Find all the lines in the material below with the word "rosy", and copy them.

→ SUPPLIED INFORMATION:

= Beginning of Section =

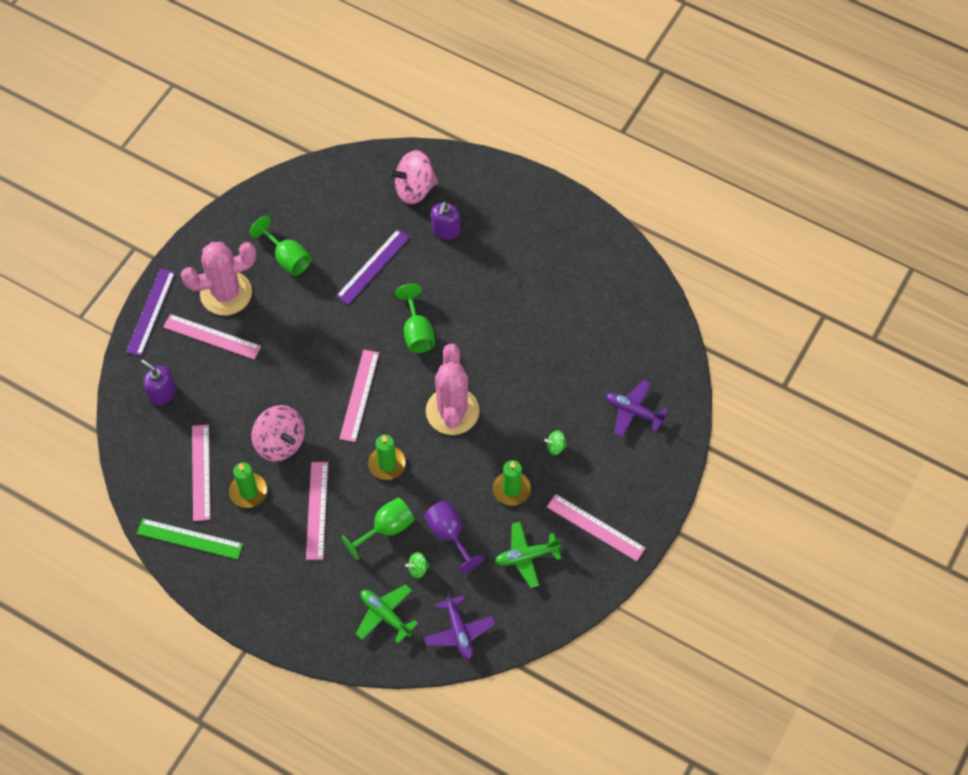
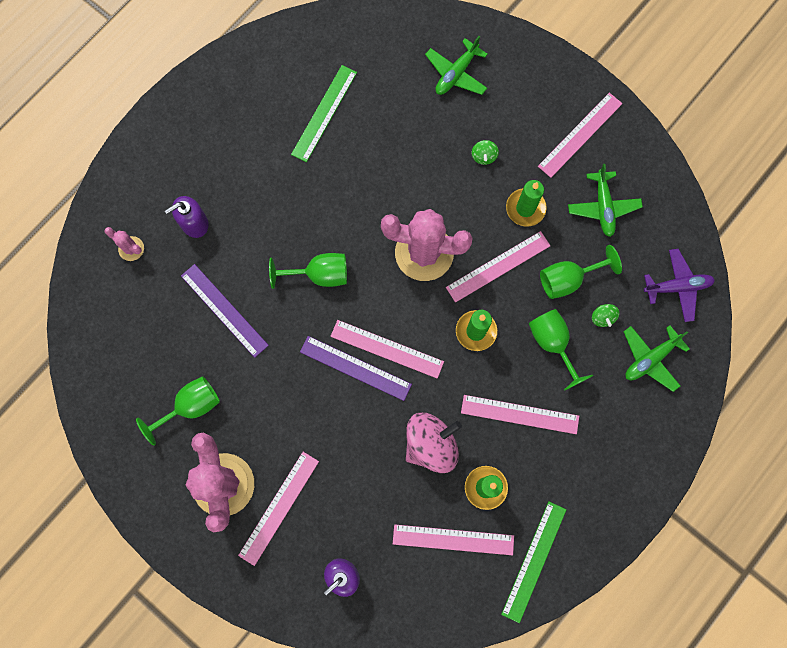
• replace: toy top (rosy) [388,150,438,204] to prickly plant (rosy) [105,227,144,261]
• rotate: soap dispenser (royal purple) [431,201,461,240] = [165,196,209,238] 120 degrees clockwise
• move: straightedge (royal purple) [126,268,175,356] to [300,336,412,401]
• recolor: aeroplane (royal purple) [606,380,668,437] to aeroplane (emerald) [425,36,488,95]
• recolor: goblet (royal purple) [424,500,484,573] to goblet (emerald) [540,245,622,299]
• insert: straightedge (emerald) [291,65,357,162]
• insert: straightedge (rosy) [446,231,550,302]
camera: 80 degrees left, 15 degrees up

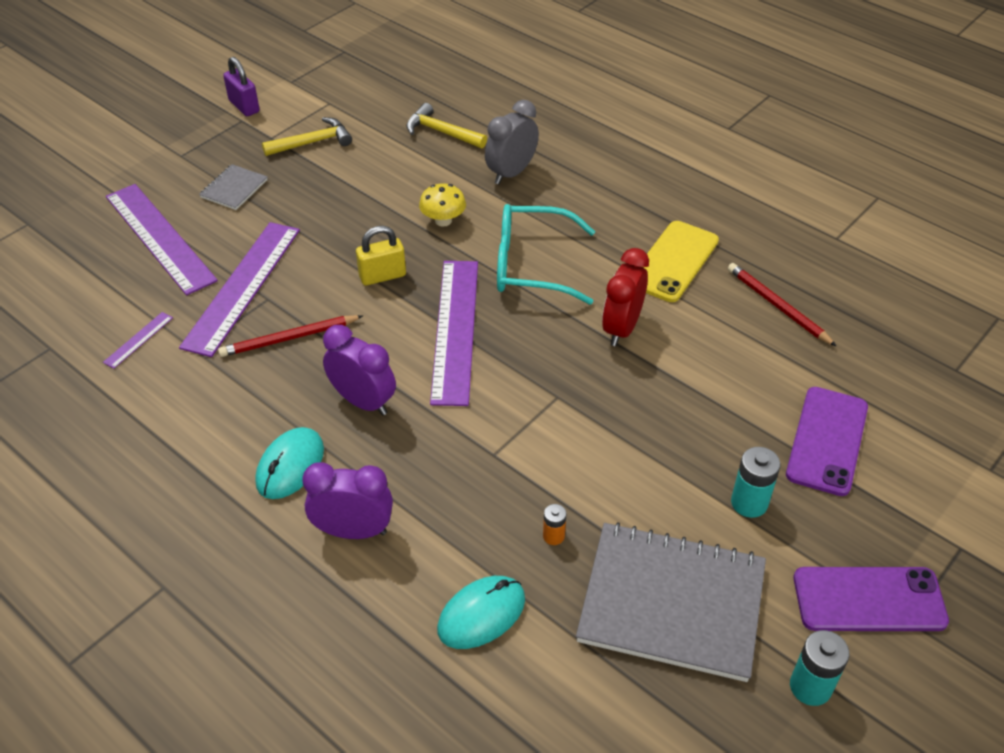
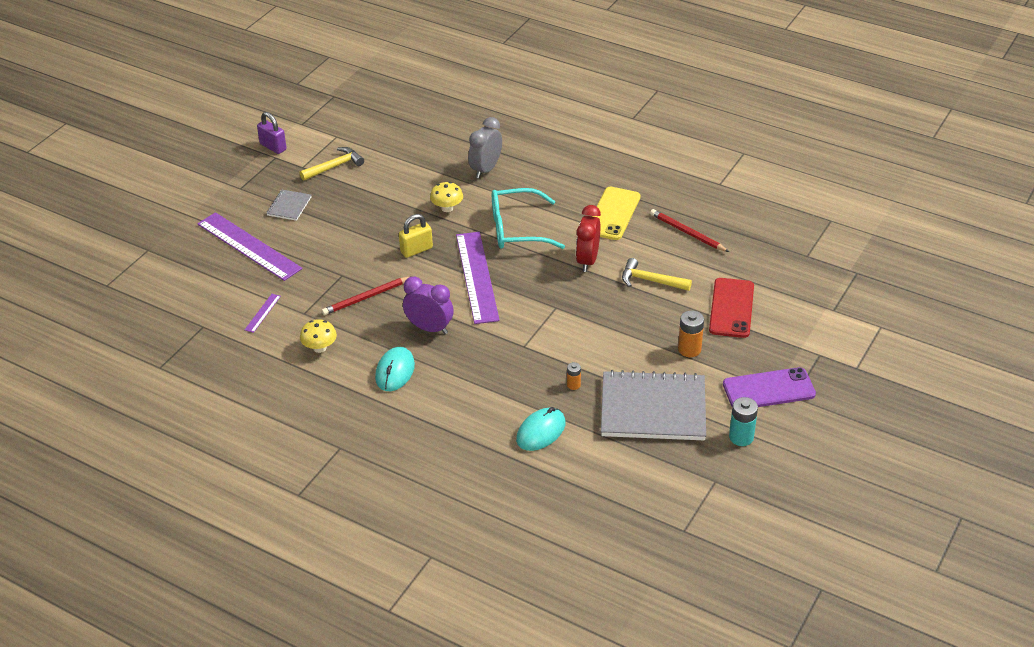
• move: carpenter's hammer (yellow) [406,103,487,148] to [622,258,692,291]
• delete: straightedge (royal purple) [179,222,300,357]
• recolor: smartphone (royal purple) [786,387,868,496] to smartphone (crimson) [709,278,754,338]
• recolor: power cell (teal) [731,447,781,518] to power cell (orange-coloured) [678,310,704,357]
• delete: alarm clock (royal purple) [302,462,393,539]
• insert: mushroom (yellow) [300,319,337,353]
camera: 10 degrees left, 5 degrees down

= End of Section =

→ SOLUTION FOR THIS PROBLEM:
• replace: toy top (rosy) [388,150,438,204] to prickly plant (rosy) [105,227,144,261]
• insert: straightedge (rosy) [446,231,550,302]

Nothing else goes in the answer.